### Exercise prompt
Without leaving out a single line, restate the entries below exactly.

** Opening Record excerpts block **

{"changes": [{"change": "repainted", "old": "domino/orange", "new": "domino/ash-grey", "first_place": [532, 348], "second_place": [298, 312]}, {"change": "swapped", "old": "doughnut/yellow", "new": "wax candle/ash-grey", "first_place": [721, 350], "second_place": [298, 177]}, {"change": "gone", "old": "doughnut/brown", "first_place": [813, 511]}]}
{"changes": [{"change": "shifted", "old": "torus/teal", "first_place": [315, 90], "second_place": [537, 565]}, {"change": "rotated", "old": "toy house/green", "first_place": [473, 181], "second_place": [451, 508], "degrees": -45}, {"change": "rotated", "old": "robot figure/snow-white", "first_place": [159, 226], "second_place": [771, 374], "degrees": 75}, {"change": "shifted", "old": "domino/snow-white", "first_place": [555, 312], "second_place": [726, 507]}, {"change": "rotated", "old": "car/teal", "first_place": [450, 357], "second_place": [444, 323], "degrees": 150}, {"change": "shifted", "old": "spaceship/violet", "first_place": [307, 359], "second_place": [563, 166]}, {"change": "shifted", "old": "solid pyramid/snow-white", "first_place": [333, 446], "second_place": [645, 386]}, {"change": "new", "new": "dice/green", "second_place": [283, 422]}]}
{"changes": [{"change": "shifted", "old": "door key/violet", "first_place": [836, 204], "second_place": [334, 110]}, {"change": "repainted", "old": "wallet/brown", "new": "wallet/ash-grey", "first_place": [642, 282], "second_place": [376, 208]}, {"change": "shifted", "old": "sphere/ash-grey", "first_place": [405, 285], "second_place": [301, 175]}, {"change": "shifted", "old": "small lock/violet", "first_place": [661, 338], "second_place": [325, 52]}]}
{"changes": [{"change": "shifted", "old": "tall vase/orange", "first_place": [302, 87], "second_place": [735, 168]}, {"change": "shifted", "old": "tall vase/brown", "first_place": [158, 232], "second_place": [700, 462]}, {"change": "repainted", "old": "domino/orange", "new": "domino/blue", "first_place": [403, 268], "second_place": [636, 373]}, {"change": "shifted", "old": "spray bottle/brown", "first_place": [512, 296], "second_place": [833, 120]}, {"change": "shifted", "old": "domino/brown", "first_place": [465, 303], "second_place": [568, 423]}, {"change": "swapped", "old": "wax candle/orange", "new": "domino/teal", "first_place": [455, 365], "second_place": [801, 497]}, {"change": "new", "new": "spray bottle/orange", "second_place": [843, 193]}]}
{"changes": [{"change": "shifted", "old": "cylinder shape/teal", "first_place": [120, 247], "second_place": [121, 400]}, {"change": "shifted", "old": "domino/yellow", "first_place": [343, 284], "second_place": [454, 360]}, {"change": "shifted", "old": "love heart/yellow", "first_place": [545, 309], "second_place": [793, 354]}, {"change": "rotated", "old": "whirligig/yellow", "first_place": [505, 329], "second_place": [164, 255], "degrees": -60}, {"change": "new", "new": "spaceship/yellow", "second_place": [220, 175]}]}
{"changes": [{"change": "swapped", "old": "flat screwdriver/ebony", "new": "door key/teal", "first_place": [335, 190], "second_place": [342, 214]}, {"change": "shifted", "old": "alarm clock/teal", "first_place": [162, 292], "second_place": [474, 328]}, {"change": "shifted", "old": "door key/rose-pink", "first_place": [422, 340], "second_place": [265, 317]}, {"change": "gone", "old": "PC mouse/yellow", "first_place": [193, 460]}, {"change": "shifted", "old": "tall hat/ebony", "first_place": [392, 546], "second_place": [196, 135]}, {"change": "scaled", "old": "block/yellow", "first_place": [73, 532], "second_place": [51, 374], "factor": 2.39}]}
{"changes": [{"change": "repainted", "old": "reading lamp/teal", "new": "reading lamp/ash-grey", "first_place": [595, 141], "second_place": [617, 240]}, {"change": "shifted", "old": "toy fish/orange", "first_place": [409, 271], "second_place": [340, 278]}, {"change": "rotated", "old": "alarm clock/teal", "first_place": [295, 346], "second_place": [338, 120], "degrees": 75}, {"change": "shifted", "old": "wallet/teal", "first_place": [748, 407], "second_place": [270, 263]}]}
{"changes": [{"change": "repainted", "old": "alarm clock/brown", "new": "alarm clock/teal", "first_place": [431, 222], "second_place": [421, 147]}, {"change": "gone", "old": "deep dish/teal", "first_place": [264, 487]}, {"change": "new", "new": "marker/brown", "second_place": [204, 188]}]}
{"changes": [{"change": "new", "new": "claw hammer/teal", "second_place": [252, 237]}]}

** Closing Record excerpts block **

### Solution to this exercise
{"changes": [{"change": "repainted", "old": "domino/orange", "new": "domino/ash-grey", "first_place": [532, 348], "second_place": [298, 312]}, {"change": "swapped", "old": "doughnut/yellow", "new": "wax candle/ash-grey", "first_place": [721, 350], "second_place": [298, 177]}, {"change": "gone", "old": "doughnut/brown", "first_place": [813, 511]}]}
{"changes": [{"change": "shifted", "old": "torus/teal", "first_place": [315, 90], "second_place": [537, 565]}, {"change": "rotated", "old": "toy house/green", "first_place": [473, 181], "second_place": [451, 508], "degrees": -45}, {"change": "rotated", "old": "robot figure/snow-white", "first_place": [159, 226], "second_place": [771, 374], "degrees": 75}, {"change": "shifted", "old": "domino/snow-white", "first_place": [555, 312], "second_place": [726, 507]}, {"change": "rotated", "old": "car/teal", "first_place": [450, 357], "second_place": [444, 323], "degrees": 150}, {"change": "shifted", "old": "spaceship/violet", "first_place": [307, 359], "second_place": [563, 166]}, {"change": "shifted", "old": "solid pyramid/snow-white", "first_place": [333, 446], "second_place": [645, 386]}, {"change": "new", "new": "dice/green", "second_place": [283, 422]}]}
{"changes": [{"change": "shifted", "old": "door key/violet", "first_place": [836, 204], "second_place": [334, 110]}, {"change": "repainted", "old": "wallet/brown", "new": "wallet/ash-grey", "first_place": [642, 282], "second_place": [376, 208]}, {"change": "shifted", "old": "sphere/ash-grey", "first_place": [405, 285], "second_place": [301, 175]}, {"change": "shifted", "old": "small lock/violet", "first_place": [661, 338], "second_place": [325, 52]}]}
{"changes": [{"change": "shifted", "old": "tall vase/orange", "first_place": [302, 87], "second_place": [735, 168]}, {"change": "shifted", "old": "tall vase/brown", "first_place": [158, 232], "second_place": [700, 462]}, {"change": "repainted", "old": "domino/orange", "new": "domino/blue", "first_place": [403, 268], "second_place": [636, 373]}, {"change": "shifted", "old": "spray bottle/brown", "first_place": [512, 296], "second_place": [833, 120]}, {"change": "shifted", "old": "domino/brown", "first_place": [465, 303], "second_place": [568, 423]}, {"change": "swapped", "old": "wax candle/orange", "new": "domino/teal", "first_place": [455, 365], "second_place": [801, 497]}, {"change": "new", "new": "spray bottle/orange", "second_place": [843, 193]}]}
{"changes": [{"change": "shifted", "old": "cylinder shape/teal", "first_place": [120, 247], "second_place": [121, 400]}, {"change": "shifted", "old": "domino/yellow", "first_place": [343, 284], "second_place": [454, 360]}, {"change": "shifted", "old": "love heart/yellow", "first_place": [545, 309], "second_place": [793, 354]}, {"change": "rotated", "old": "whirligig/yellow", "first_place": [505, 329], "second_place": [164, 255], "degrees": -60}, {"change": "new", "new": "spaceship/yellow", "second_place": [220, 175]}]}
{"changes": [{"change": "swapped", "old": "flat screwdriver/ebony", "new": "door key/teal", "first_place": [335, 190], "second_place": [342, 214]}, {"change": "shifted", "old": "alarm clock/teal", "first_place": [162, 292], "second_place": [474, 328]}, {"change": "shifted", "old": "door key/rose-pink", "first_place": [422, 340], "second_place": [265, 317]}, {"change": "gone", "old": "PC mouse/yellow", "first_place": [193, 460]}, {"change": "shifted", "old": "tall hat/ebony", "first_place": [392, 546], "second_place": [196, 135]}, {"change": "scaled", "old": "block/yellow", "first_place": [73, 532], "second_place": [51, 374], "factor": 2.39}]}
{"changes": [{"change": "repainted", "old": "reading lamp/teal", "new": "reading lamp/ash-grey", "first_place": [595, 141], "second_place": [617, 240]}, {"change": "shifted", "old": "toy fish/orange", "first_place": [409, 271], "second_place": [340, 278]}, {"change": "rotated", "old": "alarm clock/teal", "first_place": [295, 346], "second_place": [338, 120], "degrees": 75}, {"change": "shifted", "old": "wallet/teal", "first_place": [748, 407], "second_place": [270, 263]}]}
{"changes": [{"change": "repainted", "old": "alarm clock/brown", "new": "alarm clock/teal", "first_place": [431, 222], "second_place": [421, 147]}, {"change": "gone", "old": "deep dish/teal", "first_place": [264, 487]}, {"change": "new", "new": "marker/brown", "second_place": [204, 188]}]}
{"changes": [{"change": "new", "new": "claw hammer/teal", "second_place": [252, 237]}]}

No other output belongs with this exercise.